Object matching data

*** Begin section ***

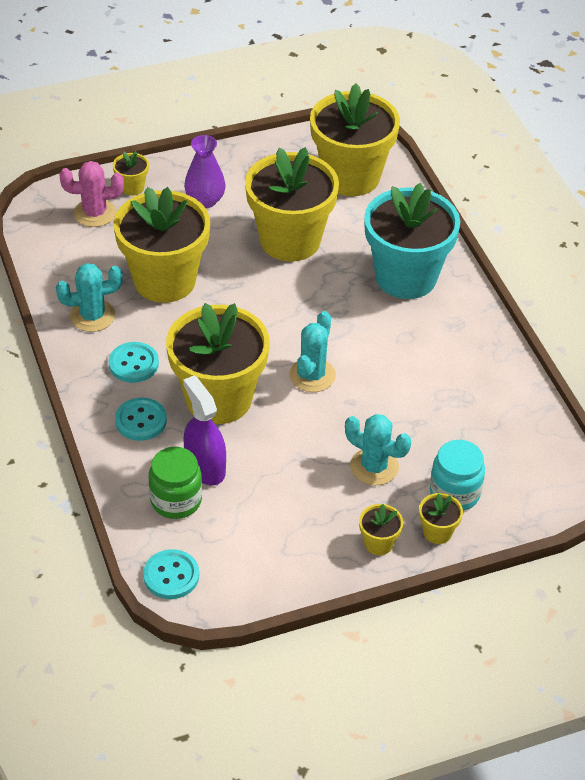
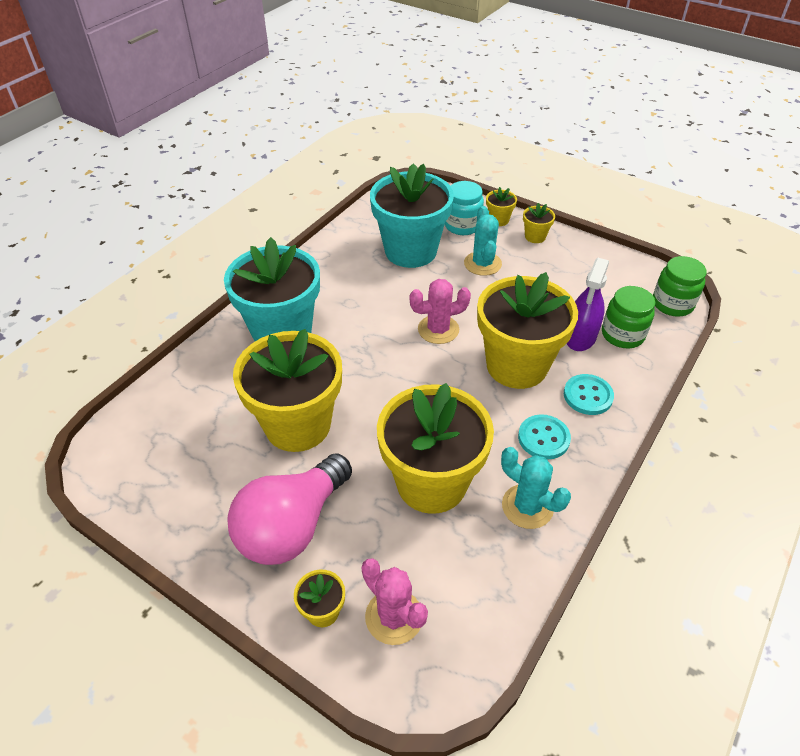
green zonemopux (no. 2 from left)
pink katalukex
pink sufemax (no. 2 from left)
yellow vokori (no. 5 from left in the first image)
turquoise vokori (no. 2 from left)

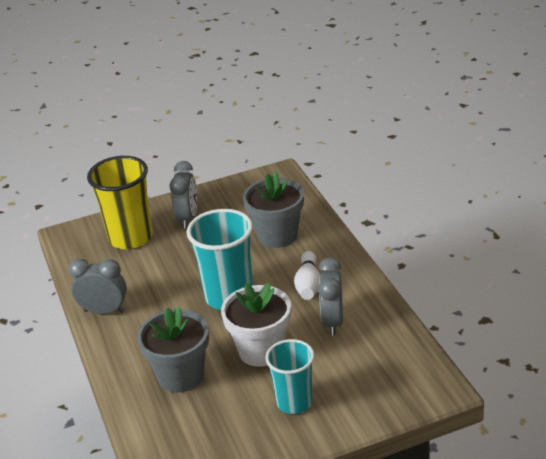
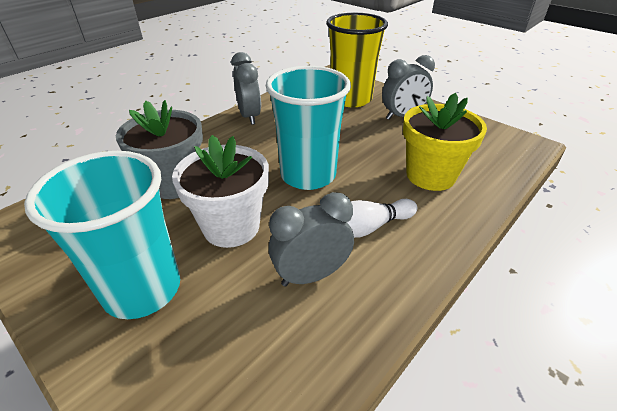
yellow vokori
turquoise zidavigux (no. 1 from left)

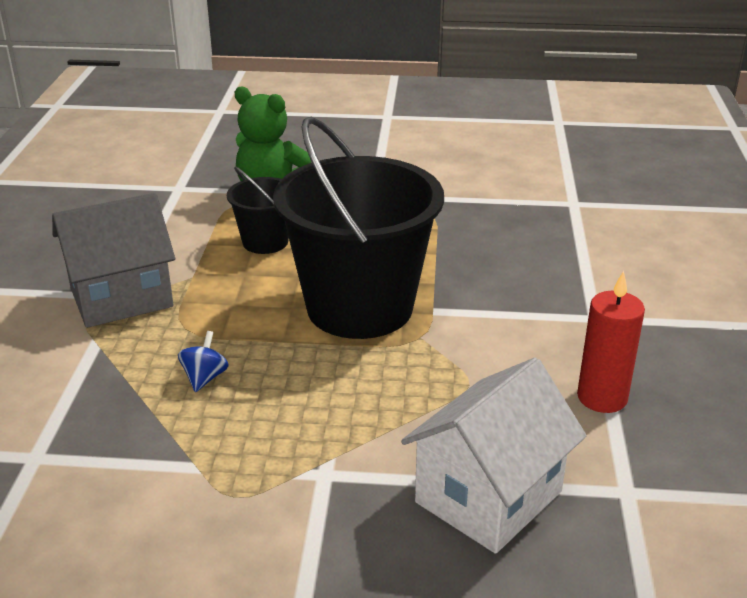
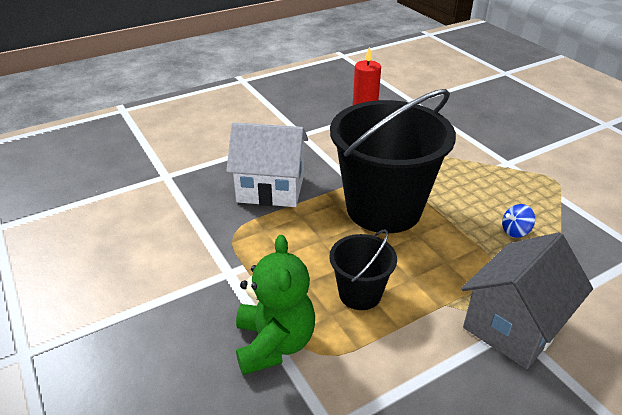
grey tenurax
white tenurax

*** End section ***

YOUR OBJECTIVE> Restate word for word, and only, the lines from the line that contains "pink katalukex" through the end of the data, both included; pictures are not part of the copy.

RESULT OF THE EXERCISE>
pink katalukex
pink sufemax (no. 2 from left)
yellow vokori (no. 5 from left in the first image)
turquoise vokori (no. 2 from left)

yellow vokori
turquoise zidavigux (no. 1 from left)

grey tenurax
white tenurax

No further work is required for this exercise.